TASK INSTRUCTIONS:
For this exercise, please find the lines in the entries that include the word "turquoise" and copy them.

(Scene images with change listings)
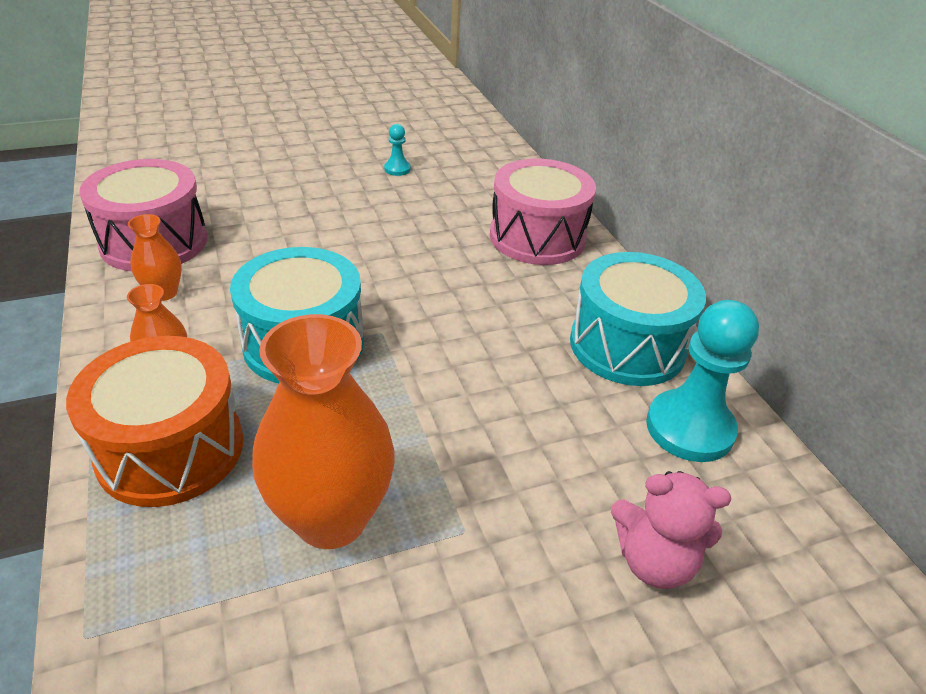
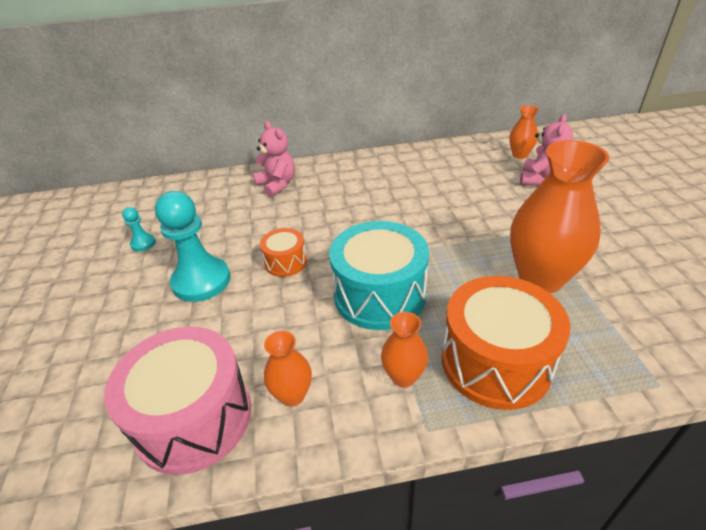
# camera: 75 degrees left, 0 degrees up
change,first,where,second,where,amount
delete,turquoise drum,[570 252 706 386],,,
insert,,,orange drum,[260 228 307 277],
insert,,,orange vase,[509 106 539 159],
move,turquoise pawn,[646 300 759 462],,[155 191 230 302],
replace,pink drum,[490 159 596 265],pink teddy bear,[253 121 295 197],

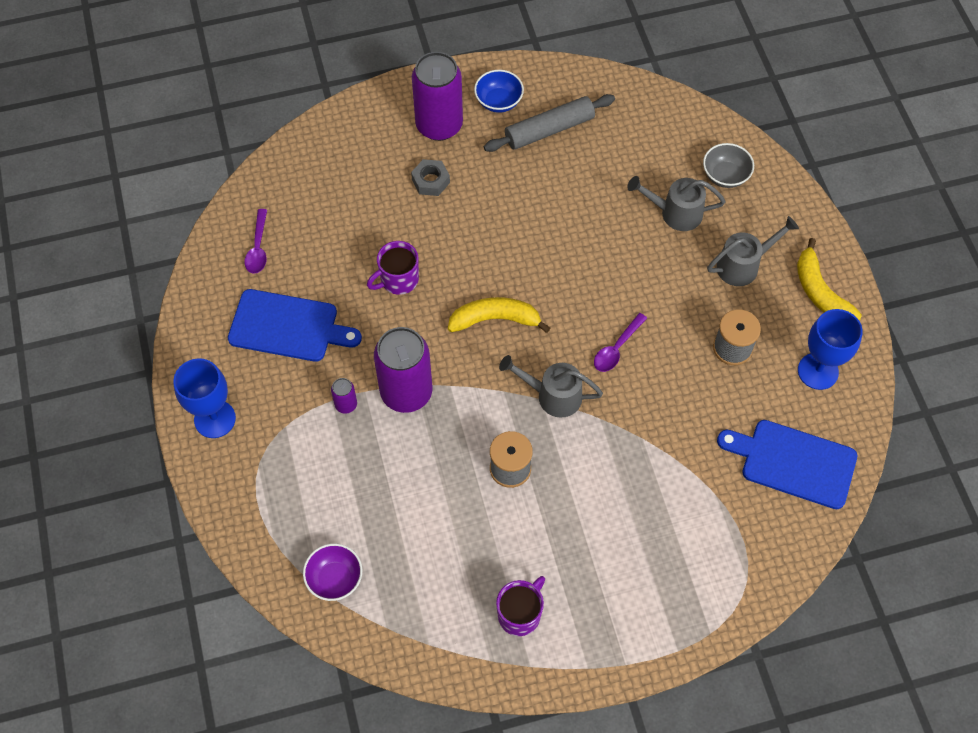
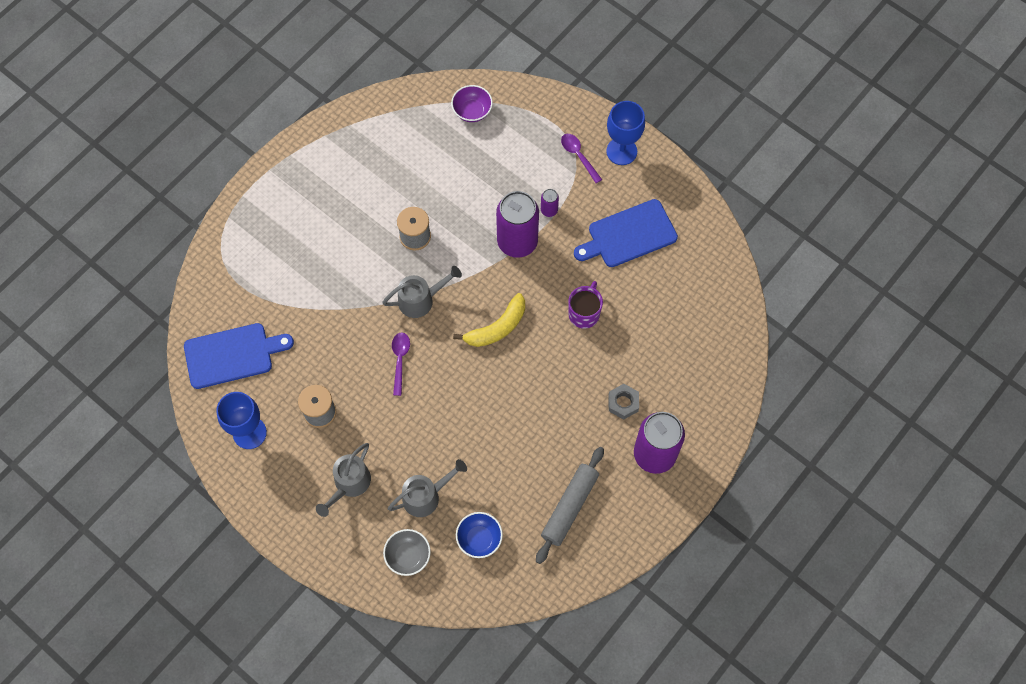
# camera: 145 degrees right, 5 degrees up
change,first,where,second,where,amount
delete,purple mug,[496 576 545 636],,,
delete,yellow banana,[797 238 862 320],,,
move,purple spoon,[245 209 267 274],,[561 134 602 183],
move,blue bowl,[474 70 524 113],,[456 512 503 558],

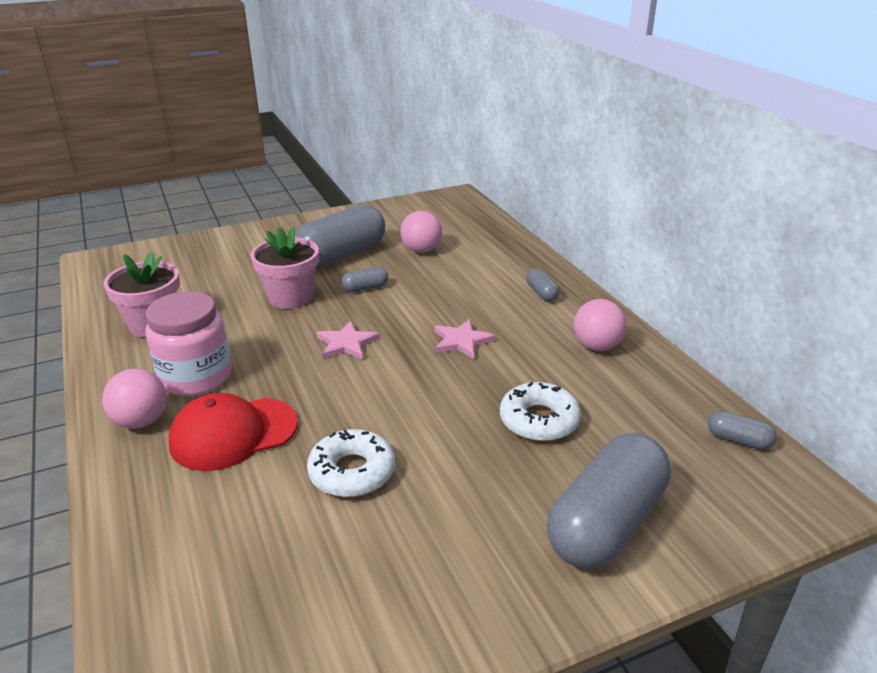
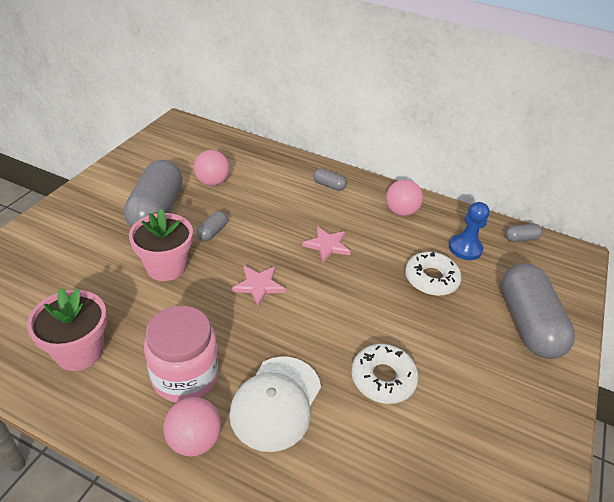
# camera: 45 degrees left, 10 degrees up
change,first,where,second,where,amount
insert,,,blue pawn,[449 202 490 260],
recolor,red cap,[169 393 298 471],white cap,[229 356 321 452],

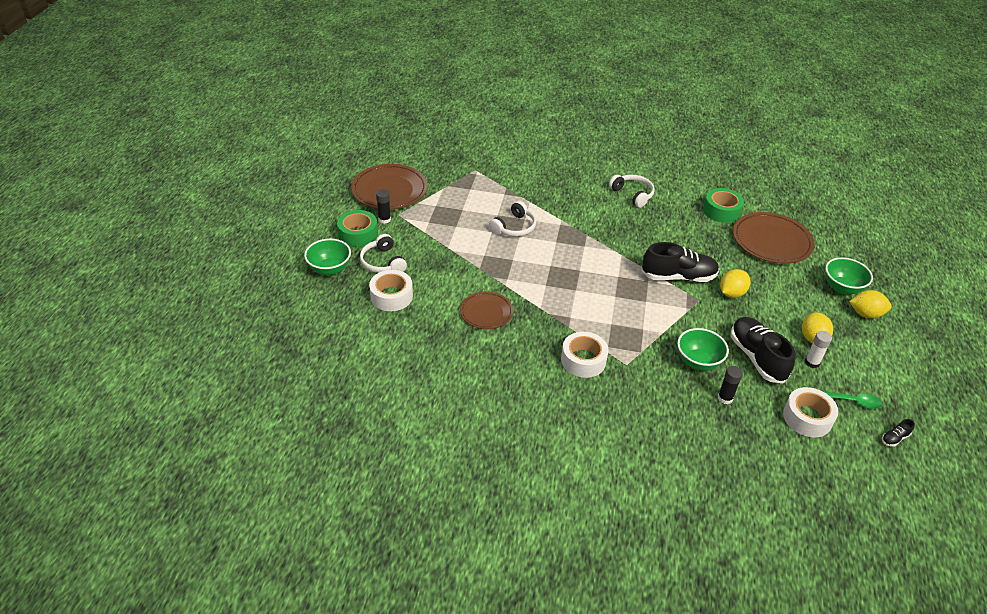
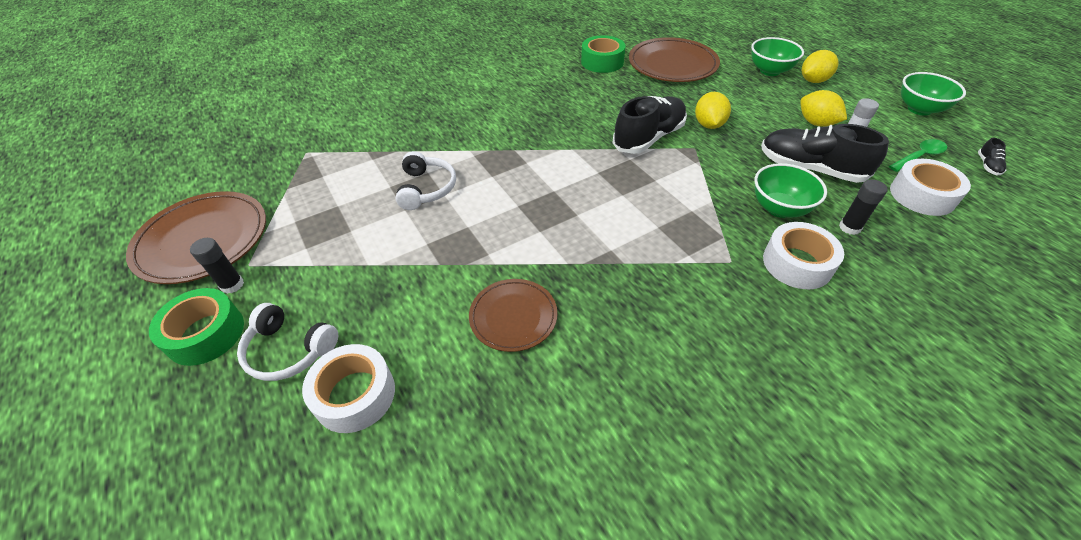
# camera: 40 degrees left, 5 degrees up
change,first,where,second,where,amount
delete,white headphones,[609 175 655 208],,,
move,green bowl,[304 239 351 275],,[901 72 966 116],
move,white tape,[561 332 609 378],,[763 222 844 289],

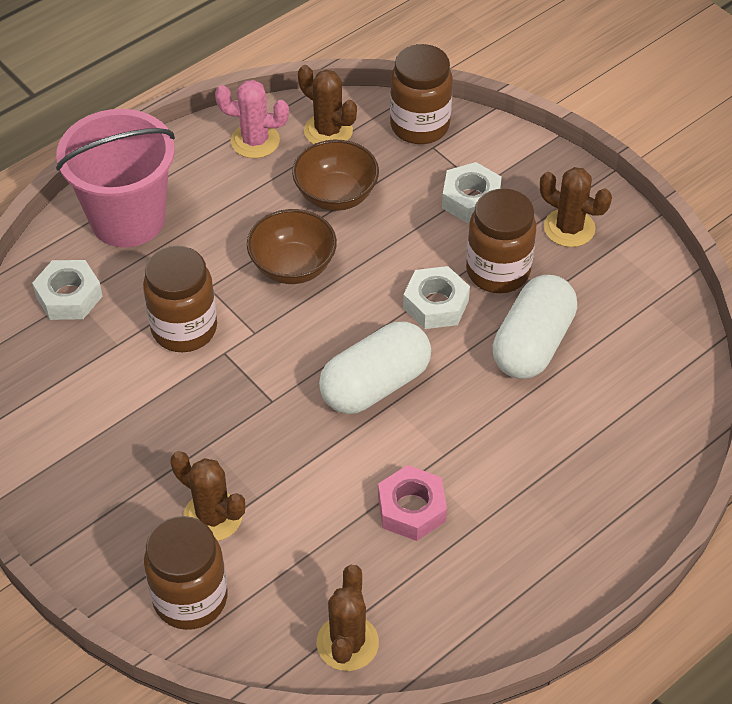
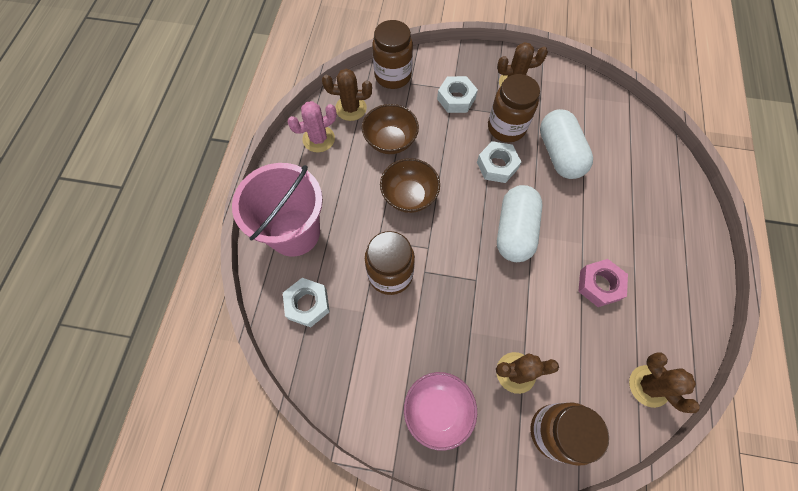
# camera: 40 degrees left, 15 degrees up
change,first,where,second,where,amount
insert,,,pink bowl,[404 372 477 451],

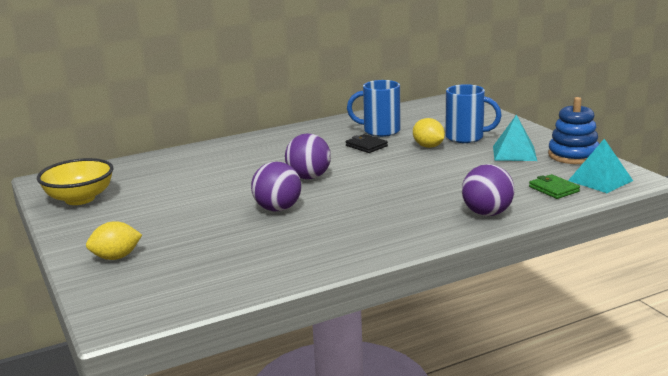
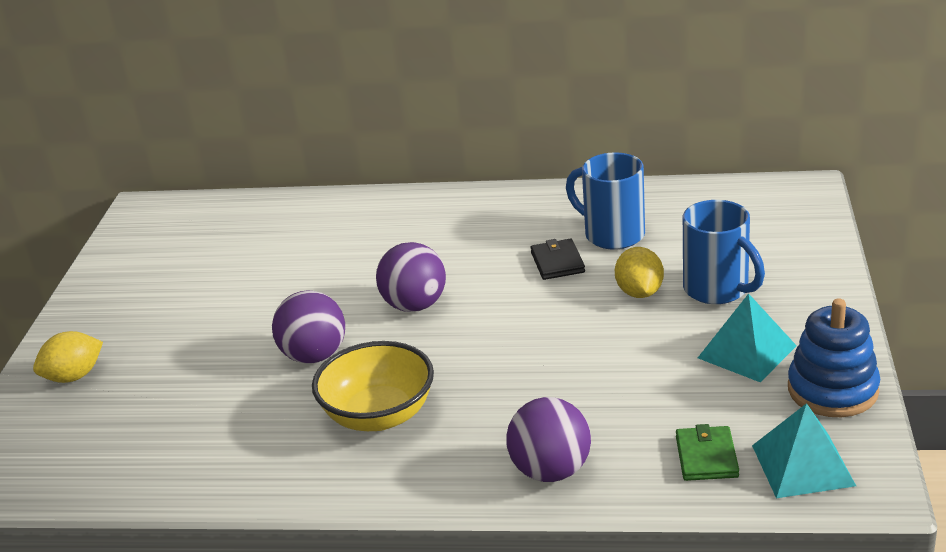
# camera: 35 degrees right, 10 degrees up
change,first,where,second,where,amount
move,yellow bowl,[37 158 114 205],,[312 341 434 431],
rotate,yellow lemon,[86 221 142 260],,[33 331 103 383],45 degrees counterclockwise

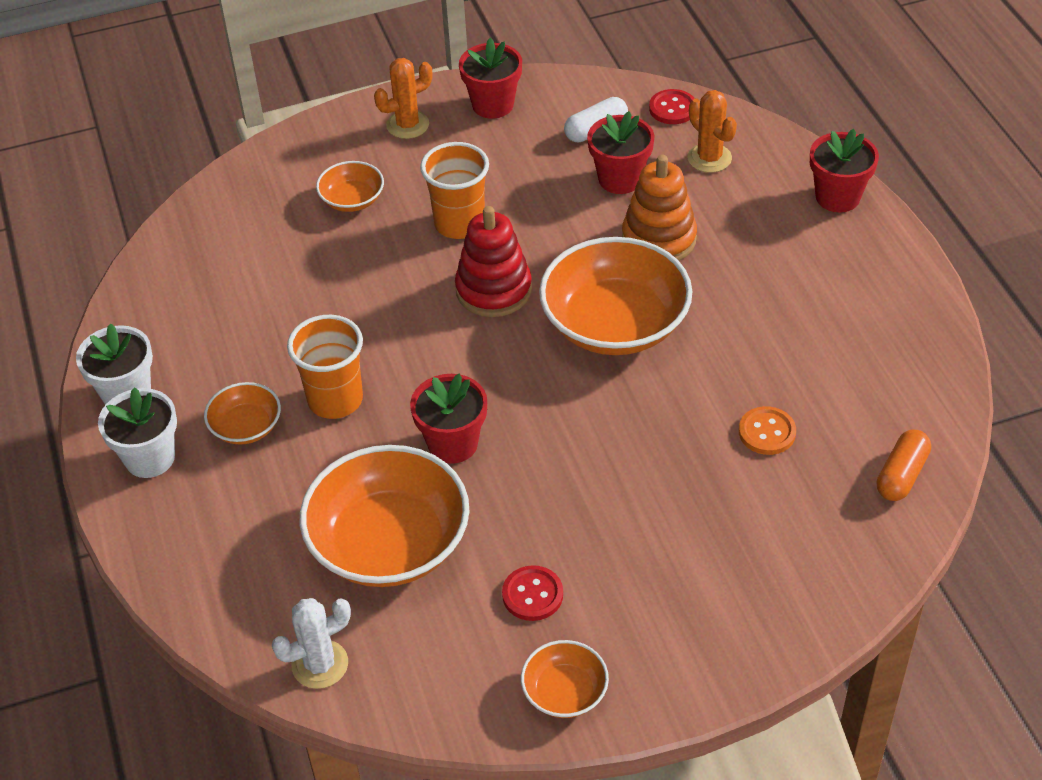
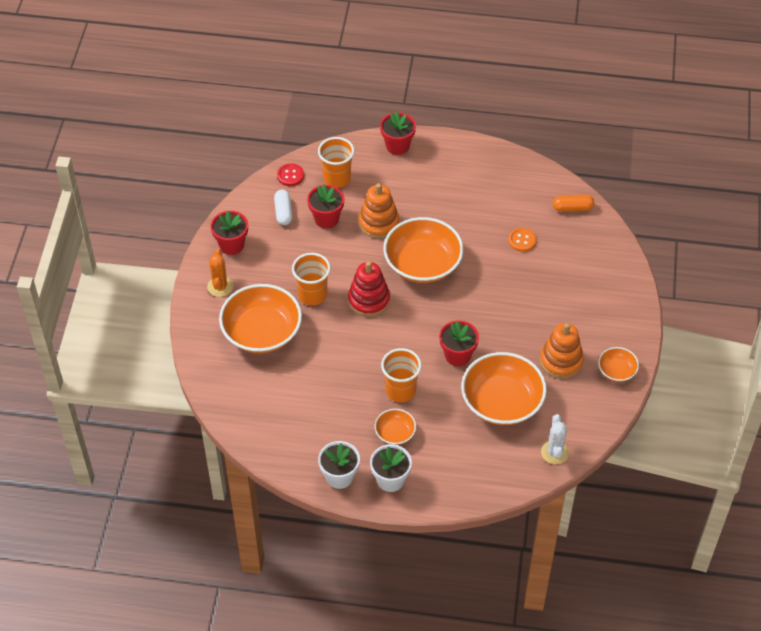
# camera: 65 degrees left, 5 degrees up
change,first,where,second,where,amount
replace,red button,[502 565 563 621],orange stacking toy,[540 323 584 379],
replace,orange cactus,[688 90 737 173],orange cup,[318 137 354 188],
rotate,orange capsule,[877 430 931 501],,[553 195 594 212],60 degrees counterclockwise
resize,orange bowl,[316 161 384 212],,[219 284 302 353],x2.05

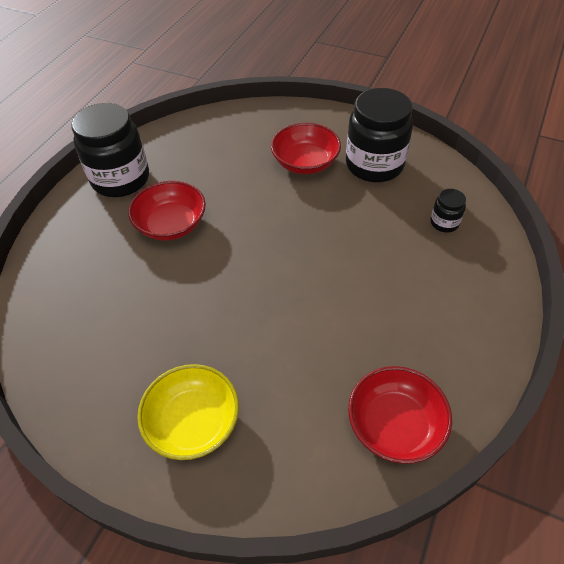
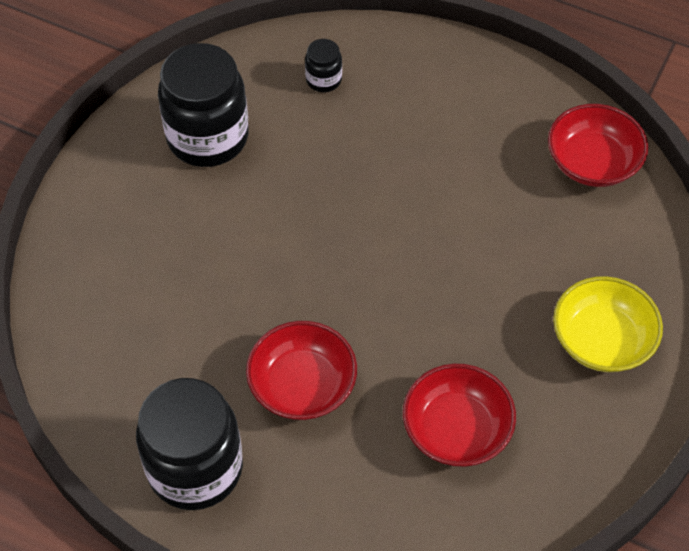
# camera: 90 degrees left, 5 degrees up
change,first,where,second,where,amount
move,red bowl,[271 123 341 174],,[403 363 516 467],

SOLUTION FOR THIS TASK:
delete,turquoise drum,[570 252 706 386],,,
move,turquoise pawn,[646 300 759 462],,[155 191 230 302],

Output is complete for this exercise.